**Input records:**
== == ==
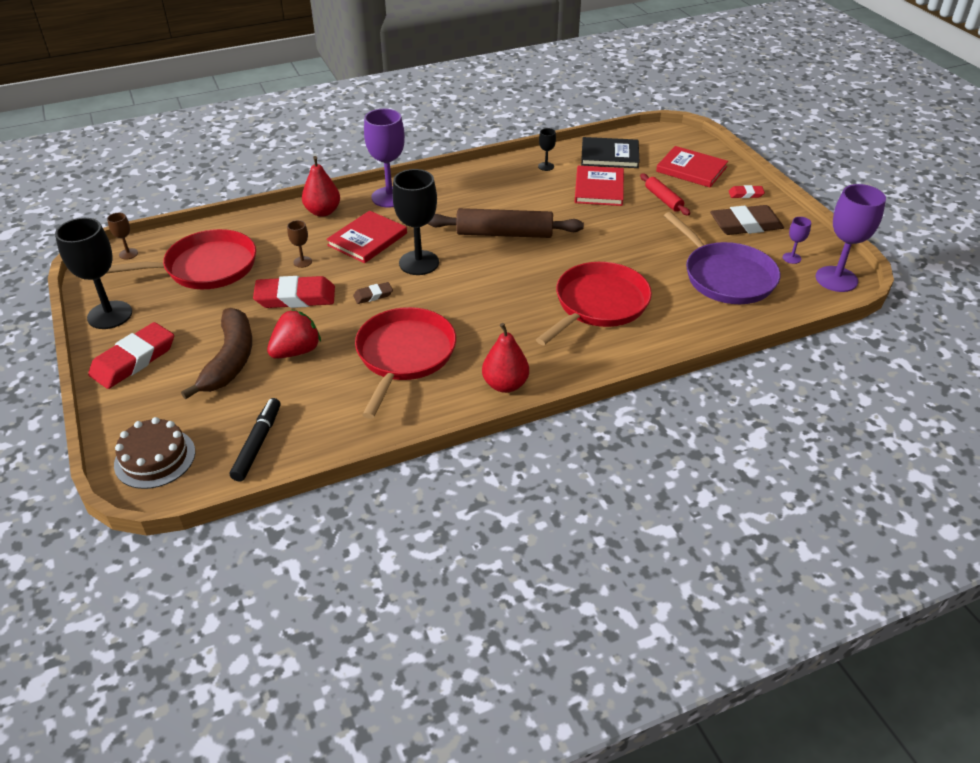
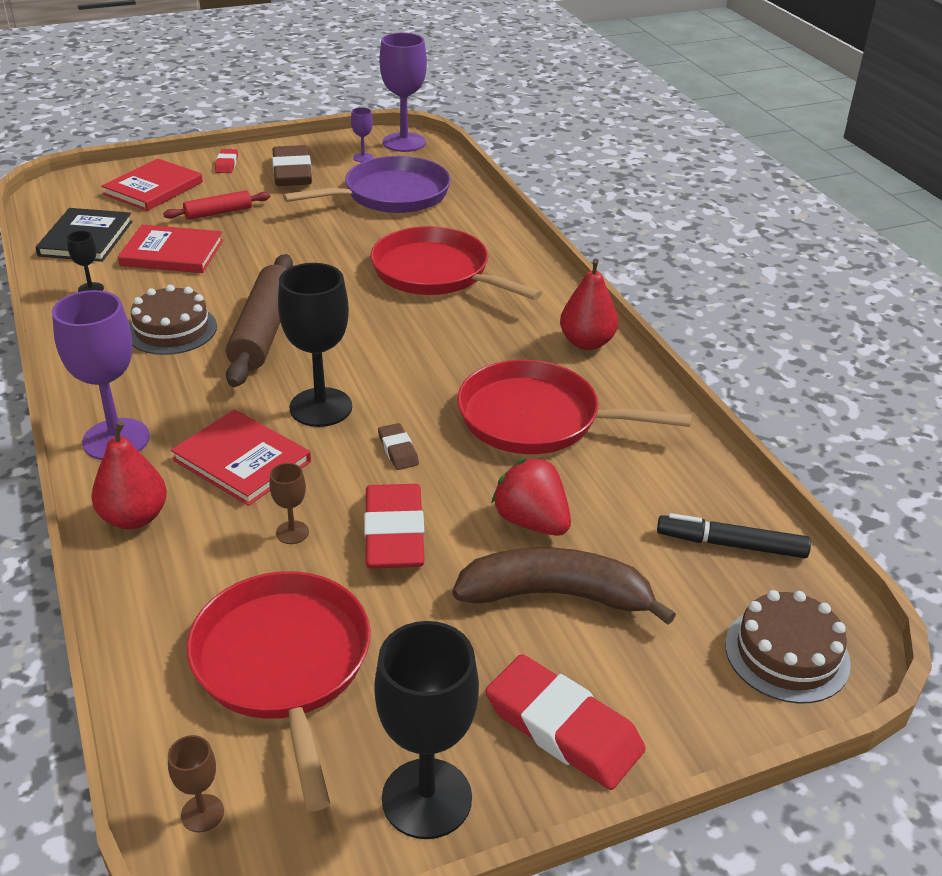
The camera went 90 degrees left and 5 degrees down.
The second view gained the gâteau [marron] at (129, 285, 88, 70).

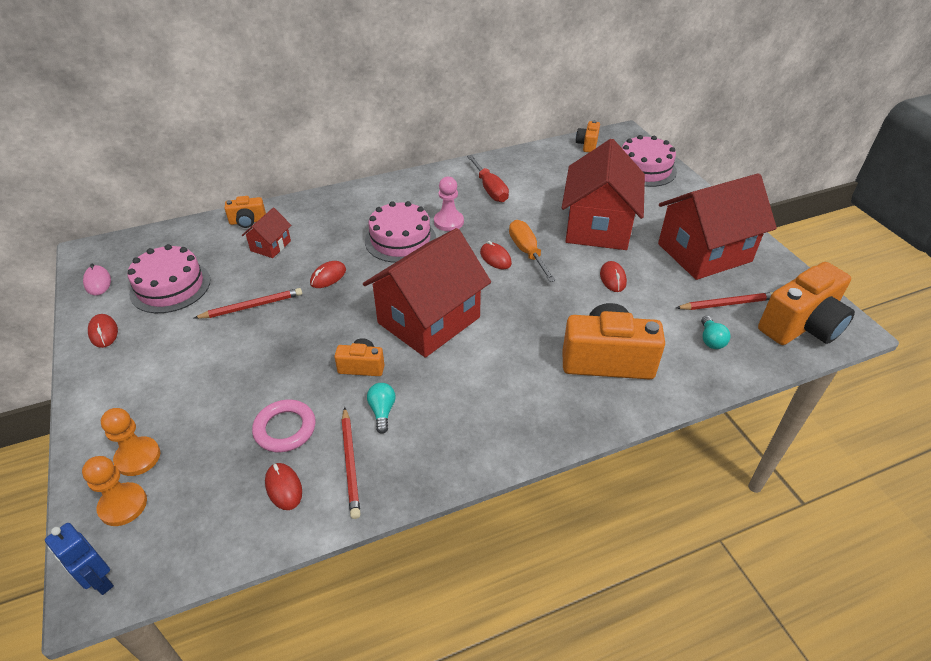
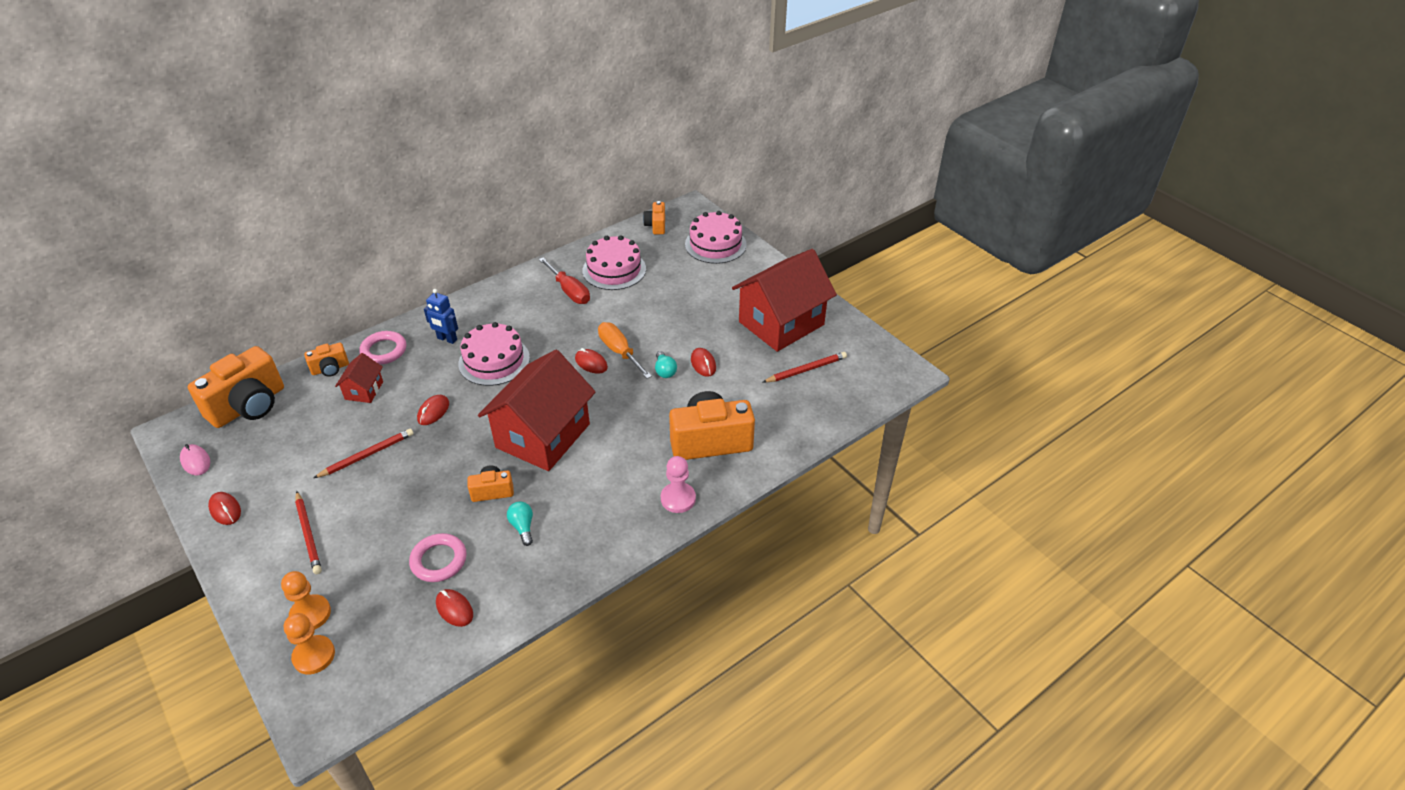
The camera went 15 degrees left and 0 degrees up.
The robot [bleu] ended up elsewhere, having gone from (45, 523, 69, 72) to (424, 289, 34, 55).
The gâteau [rose] ended up elsewhere, having gone from (128, 244, 82, 69) to (583, 235, 63, 55).
The crayon [rouge] ended up elsewhere, having gone from (342, 407, 19, 112) to (295, 491, 27, 83).
The pion [rose] ended up elsewhere, having gone from (434, 177, 30, 54) to (661, 456, 35, 57).
The second view lost the maison [rouge] at (562, 139, 83, 111).
The ampoule [turquoise] ended up elsewhere, having gone from (701, 316, 29, 33) to (655, 351, 22, 27).
The appareil photo [orange] ended up elsewhere, having gone from (758, 262, 97, 83) to (188, 346, 96, 82).
The second view gained the anneau [rose] at (359, 331, 47, 34).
== == ==
**What you should do:** Your answer should consist solely of the lines from the one with "The second view gained the gâteau" through the last line of the entries, restated word for word, with the pictures omitted.

**Solution:**
The second view gained the gâteau [marron] at (129, 285, 88, 70).

The camera went 15 degrees left and 0 degrees up.
The robot [bleu] ended up elsewhere, having gone from (45, 523, 69, 72) to (424, 289, 34, 55).
The gâteau [rose] ended up elsewhere, having gone from (128, 244, 82, 69) to (583, 235, 63, 55).
The crayon [rouge] ended up elsewhere, having gone from (342, 407, 19, 112) to (295, 491, 27, 83).
The pion [rose] ended up elsewhere, having gone from (434, 177, 30, 54) to (661, 456, 35, 57).
The second view lost the maison [rouge] at (562, 139, 83, 111).
The ampoule [turquoise] ended up elsewhere, having gone from (701, 316, 29, 33) to (655, 351, 22, 27).
The appareil photo [orange] ended up elsewhere, having gone from (758, 262, 97, 83) to (188, 346, 96, 82).
The second view gained the anneau [rose] at (359, 331, 47, 34).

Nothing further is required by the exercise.